BEGIN Data under study
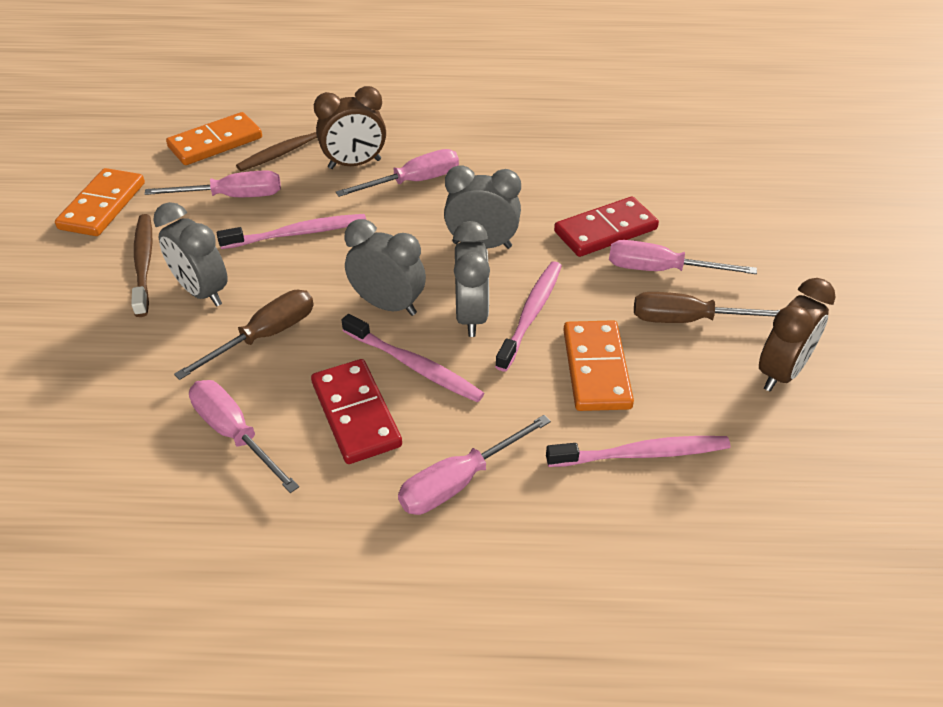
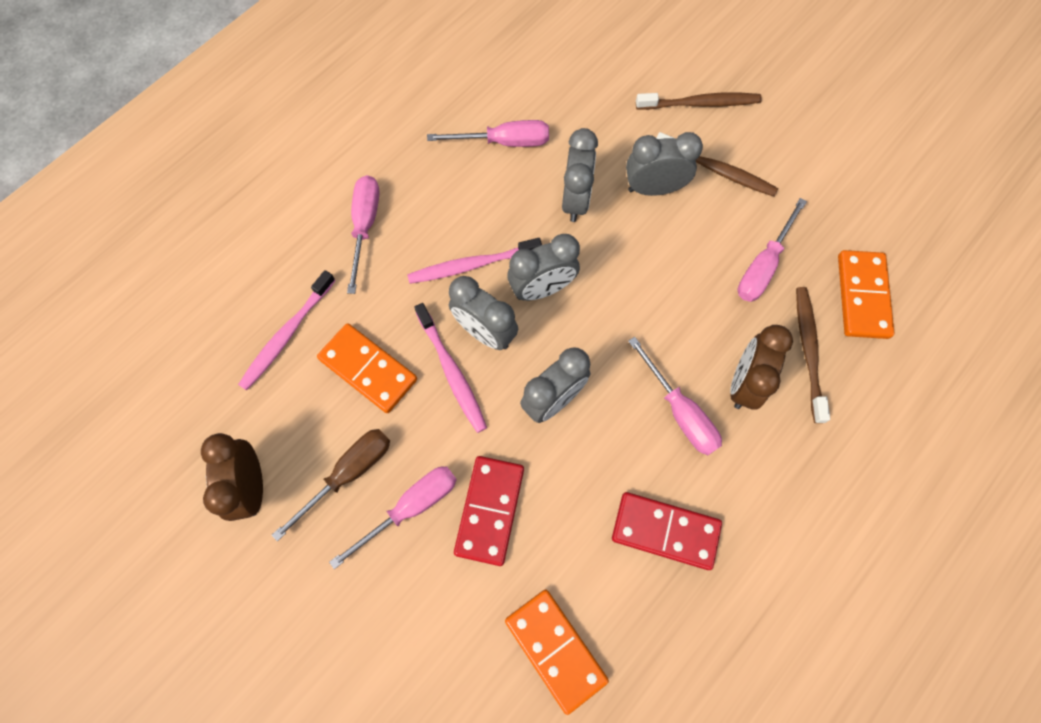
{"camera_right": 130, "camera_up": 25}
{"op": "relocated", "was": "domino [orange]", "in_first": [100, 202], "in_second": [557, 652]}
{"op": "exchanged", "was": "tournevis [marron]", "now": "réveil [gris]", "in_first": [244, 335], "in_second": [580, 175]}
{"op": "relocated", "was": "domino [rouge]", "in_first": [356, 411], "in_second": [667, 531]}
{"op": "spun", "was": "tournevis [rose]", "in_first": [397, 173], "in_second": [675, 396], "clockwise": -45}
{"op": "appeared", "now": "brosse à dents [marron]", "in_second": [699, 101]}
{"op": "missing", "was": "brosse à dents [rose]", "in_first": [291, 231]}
END Data under study
Action item: Every line of the data above is to be repeated exactly; the images are to be left out.

Solution:
{"camera_right": 130, "camera_up": 25}
{"op": "relocated", "was": "domino [orange]", "in_first": [100, 202], "in_second": [557, 652]}
{"op": "exchanged", "was": "tournevis [marron]", "now": "réveil [gris]", "in_first": [244, 335], "in_second": [580, 175]}
{"op": "relocated", "was": "domino [rouge]", "in_first": [356, 411], "in_second": [667, 531]}
{"op": "spun", "was": "tournevis [rose]", "in_first": [397, 173], "in_second": [675, 396], "clockwise": -45}
{"op": "appeared", "now": "brosse à dents [marron]", "in_second": [699, 101]}
{"op": "missing", "was": "brosse à dents [rose]", "in_first": [291, 231]}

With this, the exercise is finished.